Without any images, write the data out exactly as it appears.

**Source material**
···

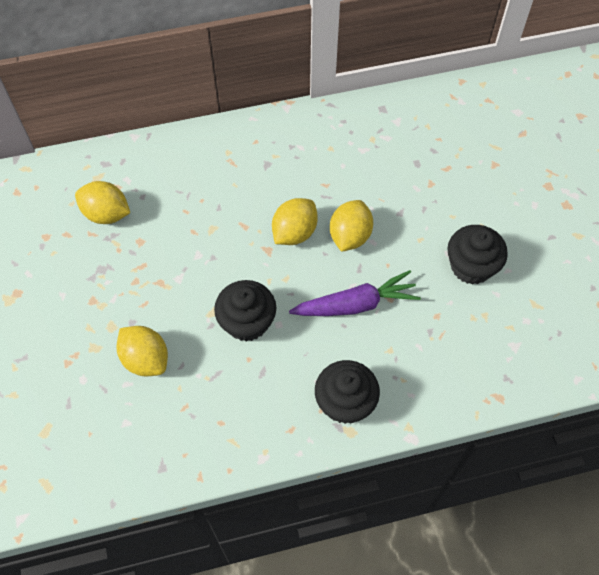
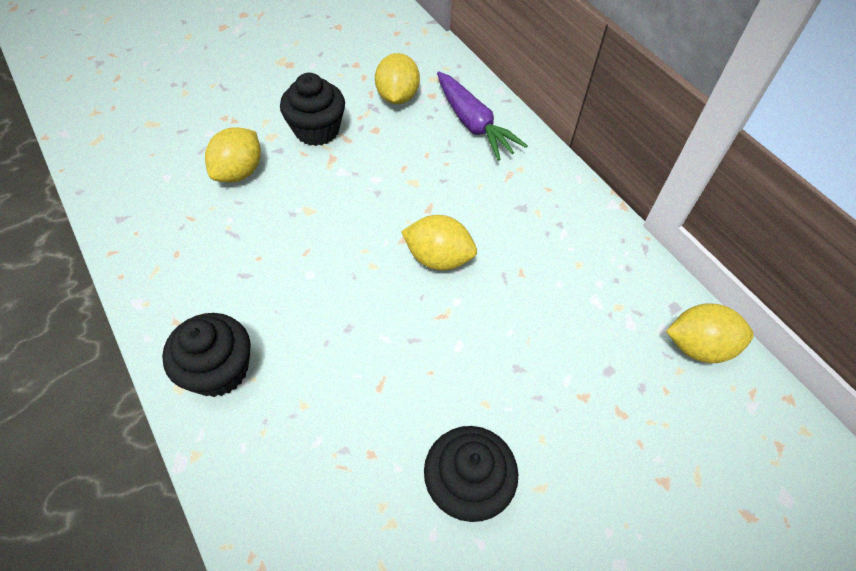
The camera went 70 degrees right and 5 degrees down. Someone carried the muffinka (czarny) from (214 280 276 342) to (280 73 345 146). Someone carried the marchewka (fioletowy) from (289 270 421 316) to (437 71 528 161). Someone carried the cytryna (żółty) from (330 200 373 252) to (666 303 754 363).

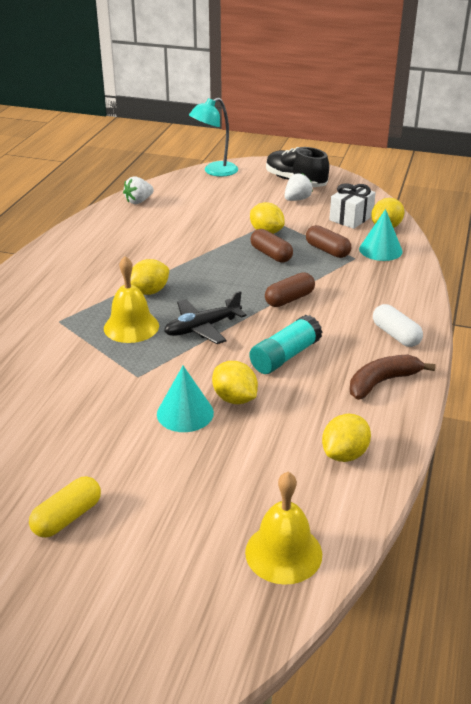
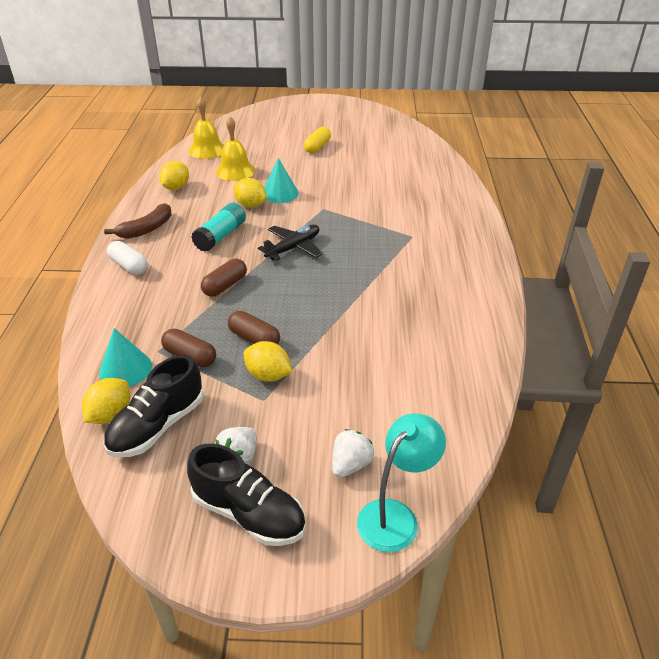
The camera went 165 degrees right and 5 degrees up. Someone took away the cytryna (żółty) at (130 259 169 295). Someone carried the dzwonek (żółty) from (104 256 159 343) to (216 116 255 181). Someone carried the truskawka (biały) from (123 176 154 204) to (332 429 374 478). Someone swapped the prezent (biały) at (329 183 376 229) for the but (czarny) at (103 355 204 457).

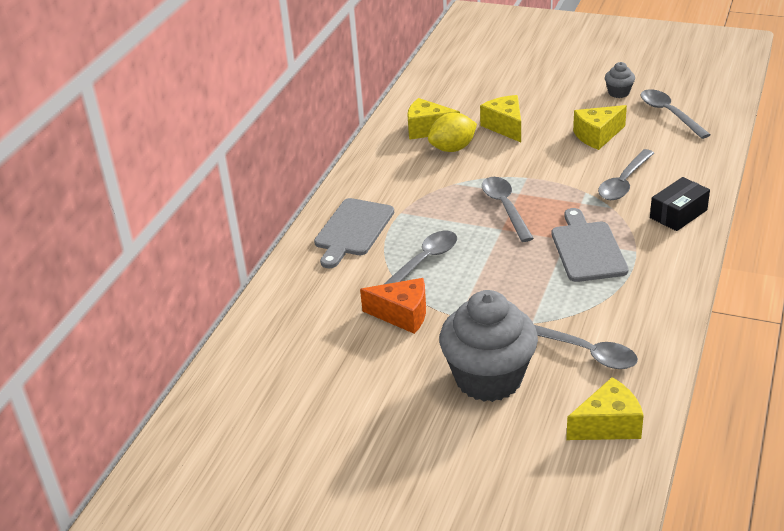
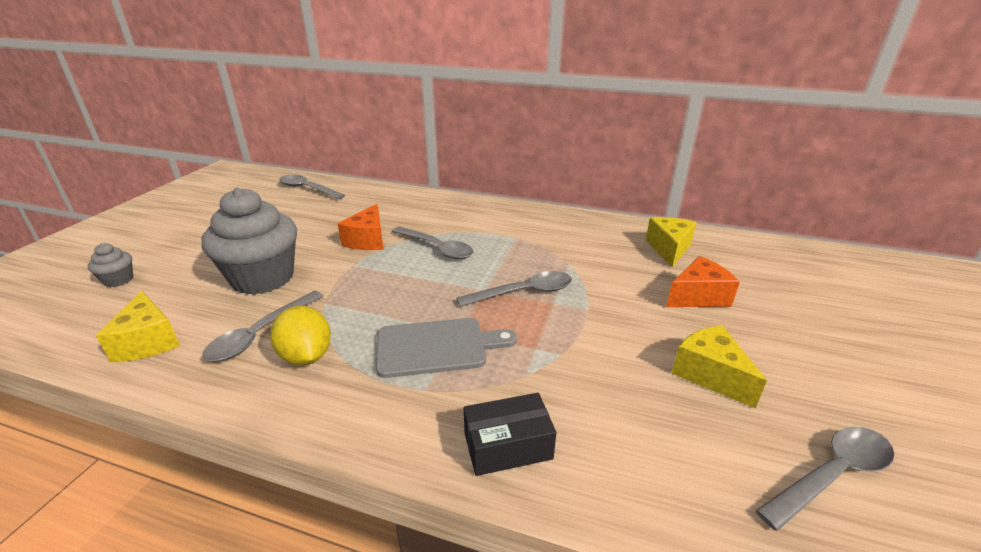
The camera went 85 degrees right and 5 degrees down. Someone took away the deska do krojenia (szary) at (314 198 394 268). Someone carried the cytryna (żółty) from (428 113 477 152) to (270 306 331 365). Someone carried the łyżka (szary) from (598 149 654 200) to (279 174 345 200). Someone carried the muffinka (szary) from (605 62 635 98) to (88 243 133 287). Someone repainted the ser (żółty) at (480 95 521 142), which became the ser (pomarańczowy) at (666 256 740 307). Someone rotated the pudełko (czarny) at (650 177 710 231) by 60 degrees counterclockwise.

···

**Result for this task**
The camera went 70 degrees right and 5 degrees down. Someone carried the muffinka (czarny) from (214 280 276 342) to (280 73 345 146). Someone carried the marchewka (fioletowy) from (289 270 421 316) to (437 71 528 161). Someone carried the cytryna (żółty) from (330 200 373 252) to (666 303 754 363).

The camera went 165 degrees right and 5 degrees up. Someone took away the cytryna (żółty) at (130 259 169 295). Someone carried the dzwonek (żółty) from (104 256 159 343) to (216 116 255 181). Someone carried the truskawka (biały) from (123 176 154 204) to (332 429 374 478). Someone swapped the prezent (biały) at (329 183 376 229) for the but (czarny) at (103 355 204 457).

The camera went 85 degrees right and 5 degrees down. Someone took away the deska do krojenia (szary) at (314 198 394 268). Someone carried the cytryna (żółty) from (428 113 477 152) to (270 306 331 365). Someone carried the łyżka (szary) from (598 149 654 200) to (279 174 345 200). Someone carried the muffinka (szary) from (605 62 635 98) to (88 243 133 287). Someone repainted the ser (żółty) at (480 95 521 142), which became the ser (pomarańczowy) at (666 256 740 307). Someone rotated the pudełko (czarny) at (650 177 710 231) by 60 degrees counterclockwise.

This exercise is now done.